DATA SHOWN below:
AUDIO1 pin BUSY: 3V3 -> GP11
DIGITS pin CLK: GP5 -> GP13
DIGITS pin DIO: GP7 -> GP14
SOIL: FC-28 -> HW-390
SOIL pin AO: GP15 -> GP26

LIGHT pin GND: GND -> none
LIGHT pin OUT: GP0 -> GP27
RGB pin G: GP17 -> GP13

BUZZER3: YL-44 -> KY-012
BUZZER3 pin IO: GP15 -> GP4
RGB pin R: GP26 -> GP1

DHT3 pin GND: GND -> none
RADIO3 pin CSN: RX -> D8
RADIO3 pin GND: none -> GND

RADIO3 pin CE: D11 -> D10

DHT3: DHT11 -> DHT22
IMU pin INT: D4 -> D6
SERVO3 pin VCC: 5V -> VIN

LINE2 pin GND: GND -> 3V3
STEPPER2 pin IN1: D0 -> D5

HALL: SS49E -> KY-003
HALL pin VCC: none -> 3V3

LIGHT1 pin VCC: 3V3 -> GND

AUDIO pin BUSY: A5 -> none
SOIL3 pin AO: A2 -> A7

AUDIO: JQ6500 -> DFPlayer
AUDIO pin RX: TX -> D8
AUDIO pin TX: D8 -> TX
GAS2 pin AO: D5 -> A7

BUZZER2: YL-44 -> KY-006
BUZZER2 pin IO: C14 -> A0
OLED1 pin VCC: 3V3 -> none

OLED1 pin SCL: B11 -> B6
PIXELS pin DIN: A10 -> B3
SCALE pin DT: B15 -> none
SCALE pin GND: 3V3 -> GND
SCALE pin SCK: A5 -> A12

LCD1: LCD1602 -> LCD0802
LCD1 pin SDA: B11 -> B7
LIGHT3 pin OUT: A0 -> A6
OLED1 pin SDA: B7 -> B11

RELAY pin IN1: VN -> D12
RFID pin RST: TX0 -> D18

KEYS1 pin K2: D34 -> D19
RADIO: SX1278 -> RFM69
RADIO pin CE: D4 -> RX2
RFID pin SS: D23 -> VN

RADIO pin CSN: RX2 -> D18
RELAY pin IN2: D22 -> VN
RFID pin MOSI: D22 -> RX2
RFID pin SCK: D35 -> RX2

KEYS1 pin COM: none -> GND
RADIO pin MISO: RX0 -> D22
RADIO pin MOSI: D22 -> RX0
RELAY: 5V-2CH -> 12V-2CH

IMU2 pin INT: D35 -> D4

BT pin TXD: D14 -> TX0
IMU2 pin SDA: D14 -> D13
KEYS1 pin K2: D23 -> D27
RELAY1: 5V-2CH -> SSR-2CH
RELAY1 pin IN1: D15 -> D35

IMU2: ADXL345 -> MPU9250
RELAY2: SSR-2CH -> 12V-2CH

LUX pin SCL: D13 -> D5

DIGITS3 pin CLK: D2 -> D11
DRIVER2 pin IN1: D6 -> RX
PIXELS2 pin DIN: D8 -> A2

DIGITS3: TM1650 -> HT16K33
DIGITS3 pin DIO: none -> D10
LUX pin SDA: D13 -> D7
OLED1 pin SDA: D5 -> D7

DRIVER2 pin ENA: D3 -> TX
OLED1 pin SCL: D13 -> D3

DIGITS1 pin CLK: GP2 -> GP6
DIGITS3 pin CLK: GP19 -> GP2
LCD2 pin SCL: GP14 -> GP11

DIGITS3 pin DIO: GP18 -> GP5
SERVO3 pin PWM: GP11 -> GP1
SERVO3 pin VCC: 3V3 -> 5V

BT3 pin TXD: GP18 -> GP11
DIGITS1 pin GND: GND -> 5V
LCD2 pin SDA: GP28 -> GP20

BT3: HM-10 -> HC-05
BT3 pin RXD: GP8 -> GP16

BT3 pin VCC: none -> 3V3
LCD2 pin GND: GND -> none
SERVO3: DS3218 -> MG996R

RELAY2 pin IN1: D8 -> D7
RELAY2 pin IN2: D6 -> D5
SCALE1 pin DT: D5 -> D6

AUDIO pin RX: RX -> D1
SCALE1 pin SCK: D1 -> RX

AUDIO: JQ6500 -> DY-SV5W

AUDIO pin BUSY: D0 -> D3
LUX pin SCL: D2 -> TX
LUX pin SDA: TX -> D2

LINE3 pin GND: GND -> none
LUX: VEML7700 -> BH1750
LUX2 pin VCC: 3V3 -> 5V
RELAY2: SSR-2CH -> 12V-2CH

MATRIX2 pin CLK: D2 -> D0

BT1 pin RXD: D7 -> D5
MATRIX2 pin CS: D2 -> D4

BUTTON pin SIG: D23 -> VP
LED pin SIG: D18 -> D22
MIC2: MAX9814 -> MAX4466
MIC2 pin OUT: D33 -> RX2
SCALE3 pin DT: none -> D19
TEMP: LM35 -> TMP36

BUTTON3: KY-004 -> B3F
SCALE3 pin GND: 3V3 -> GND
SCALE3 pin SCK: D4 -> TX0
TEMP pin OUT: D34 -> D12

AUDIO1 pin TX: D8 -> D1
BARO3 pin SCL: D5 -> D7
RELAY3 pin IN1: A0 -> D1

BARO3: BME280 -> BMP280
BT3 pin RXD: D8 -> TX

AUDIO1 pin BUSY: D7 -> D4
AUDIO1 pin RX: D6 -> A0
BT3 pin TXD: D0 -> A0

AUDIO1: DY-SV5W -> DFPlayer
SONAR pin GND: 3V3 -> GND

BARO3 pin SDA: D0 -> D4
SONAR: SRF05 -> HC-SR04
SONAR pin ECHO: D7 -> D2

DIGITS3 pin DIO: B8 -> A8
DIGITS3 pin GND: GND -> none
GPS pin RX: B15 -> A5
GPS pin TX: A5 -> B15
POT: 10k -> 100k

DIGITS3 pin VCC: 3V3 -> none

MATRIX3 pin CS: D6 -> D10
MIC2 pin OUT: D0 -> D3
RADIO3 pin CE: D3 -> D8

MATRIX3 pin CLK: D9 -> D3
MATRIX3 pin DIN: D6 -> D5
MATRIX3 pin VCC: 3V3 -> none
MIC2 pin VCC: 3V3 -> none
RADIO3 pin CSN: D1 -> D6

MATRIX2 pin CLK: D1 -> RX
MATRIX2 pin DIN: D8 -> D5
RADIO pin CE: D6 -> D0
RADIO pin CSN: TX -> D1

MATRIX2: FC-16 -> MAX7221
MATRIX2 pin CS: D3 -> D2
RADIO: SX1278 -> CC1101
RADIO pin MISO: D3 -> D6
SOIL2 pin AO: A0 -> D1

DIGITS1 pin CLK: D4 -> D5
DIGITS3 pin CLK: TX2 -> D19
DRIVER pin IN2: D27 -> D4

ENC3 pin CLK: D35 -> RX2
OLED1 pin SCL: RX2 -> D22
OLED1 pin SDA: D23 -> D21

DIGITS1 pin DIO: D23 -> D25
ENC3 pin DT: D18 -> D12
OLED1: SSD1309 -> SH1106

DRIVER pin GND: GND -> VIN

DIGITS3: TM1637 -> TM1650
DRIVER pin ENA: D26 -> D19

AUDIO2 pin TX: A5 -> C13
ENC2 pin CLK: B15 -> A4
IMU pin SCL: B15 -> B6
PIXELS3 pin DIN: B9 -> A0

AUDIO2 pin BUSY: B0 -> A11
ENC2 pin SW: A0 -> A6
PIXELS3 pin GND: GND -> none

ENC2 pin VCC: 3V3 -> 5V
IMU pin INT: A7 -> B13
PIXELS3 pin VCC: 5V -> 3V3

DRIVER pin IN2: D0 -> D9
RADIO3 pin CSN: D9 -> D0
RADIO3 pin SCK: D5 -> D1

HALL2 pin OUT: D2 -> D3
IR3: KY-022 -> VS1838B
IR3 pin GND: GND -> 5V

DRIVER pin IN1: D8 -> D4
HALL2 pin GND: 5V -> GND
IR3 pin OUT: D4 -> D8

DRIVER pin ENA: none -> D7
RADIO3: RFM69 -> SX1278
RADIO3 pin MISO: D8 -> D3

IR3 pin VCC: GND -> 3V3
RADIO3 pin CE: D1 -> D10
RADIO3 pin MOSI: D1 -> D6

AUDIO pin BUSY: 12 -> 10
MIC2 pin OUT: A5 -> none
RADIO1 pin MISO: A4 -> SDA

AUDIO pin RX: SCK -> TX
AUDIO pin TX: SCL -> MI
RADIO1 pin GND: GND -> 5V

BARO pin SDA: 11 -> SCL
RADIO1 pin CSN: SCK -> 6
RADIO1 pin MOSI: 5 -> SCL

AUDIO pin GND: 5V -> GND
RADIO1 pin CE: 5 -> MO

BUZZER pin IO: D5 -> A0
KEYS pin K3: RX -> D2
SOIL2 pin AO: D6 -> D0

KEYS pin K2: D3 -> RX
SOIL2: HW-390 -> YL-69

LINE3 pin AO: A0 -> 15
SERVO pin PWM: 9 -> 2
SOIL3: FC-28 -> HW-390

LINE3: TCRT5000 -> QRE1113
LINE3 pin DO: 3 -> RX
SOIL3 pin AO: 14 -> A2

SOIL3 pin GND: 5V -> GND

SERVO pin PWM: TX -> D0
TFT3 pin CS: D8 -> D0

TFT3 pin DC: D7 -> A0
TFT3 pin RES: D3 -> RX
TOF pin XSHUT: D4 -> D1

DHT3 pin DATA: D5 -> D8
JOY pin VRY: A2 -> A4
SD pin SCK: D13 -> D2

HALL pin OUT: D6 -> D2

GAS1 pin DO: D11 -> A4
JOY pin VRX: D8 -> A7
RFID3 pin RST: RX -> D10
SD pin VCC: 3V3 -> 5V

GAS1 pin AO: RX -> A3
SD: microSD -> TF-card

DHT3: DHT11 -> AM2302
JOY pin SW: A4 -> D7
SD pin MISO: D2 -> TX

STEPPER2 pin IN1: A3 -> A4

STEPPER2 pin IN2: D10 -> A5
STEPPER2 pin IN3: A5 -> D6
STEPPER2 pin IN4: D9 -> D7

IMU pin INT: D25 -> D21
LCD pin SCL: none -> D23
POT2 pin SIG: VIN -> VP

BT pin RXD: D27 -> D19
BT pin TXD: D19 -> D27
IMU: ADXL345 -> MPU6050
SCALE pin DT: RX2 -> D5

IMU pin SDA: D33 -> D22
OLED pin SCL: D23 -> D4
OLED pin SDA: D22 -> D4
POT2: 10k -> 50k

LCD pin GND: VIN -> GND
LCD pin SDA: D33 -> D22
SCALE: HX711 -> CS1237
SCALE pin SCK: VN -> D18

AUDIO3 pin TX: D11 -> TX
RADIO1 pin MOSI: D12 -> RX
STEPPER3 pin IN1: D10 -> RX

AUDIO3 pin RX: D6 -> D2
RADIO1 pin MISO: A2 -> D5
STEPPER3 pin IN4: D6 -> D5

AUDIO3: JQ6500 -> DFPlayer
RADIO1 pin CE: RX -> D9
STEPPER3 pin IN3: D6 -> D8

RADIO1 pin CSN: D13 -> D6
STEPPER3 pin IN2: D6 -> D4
End of DATA SHOWN.
_TASK DETAILS_. Reproduce the entries above exactly, starting at their first line and finishing with the line that contains "DHT3: DHT11 -> DHT22".

_EXERCISE RESPONSE_.
AUDIO1 pin BUSY: 3V3 -> GP11
DIGITS pin CLK: GP5 -> GP13
DIGITS pin DIO: GP7 -> GP14
SOIL: FC-28 -> HW-390
SOIL pin AO: GP15 -> GP26

LIGHT pin GND: GND -> none
LIGHT pin OUT: GP0 -> GP27
RGB pin G: GP17 -> GP13

BUZZER3: YL-44 -> KY-012
BUZZER3 pin IO: GP15 -> GP4
RGB pin R: GP26 -> GP1

DHT3 pin GND: GND -> none
RADIO3 pin CSN: RX -> D8
RADIO3 pin GND: none -> GND

RADIO3 pin CE: D11 -> D10

DHT3: DHT11 -> DHT22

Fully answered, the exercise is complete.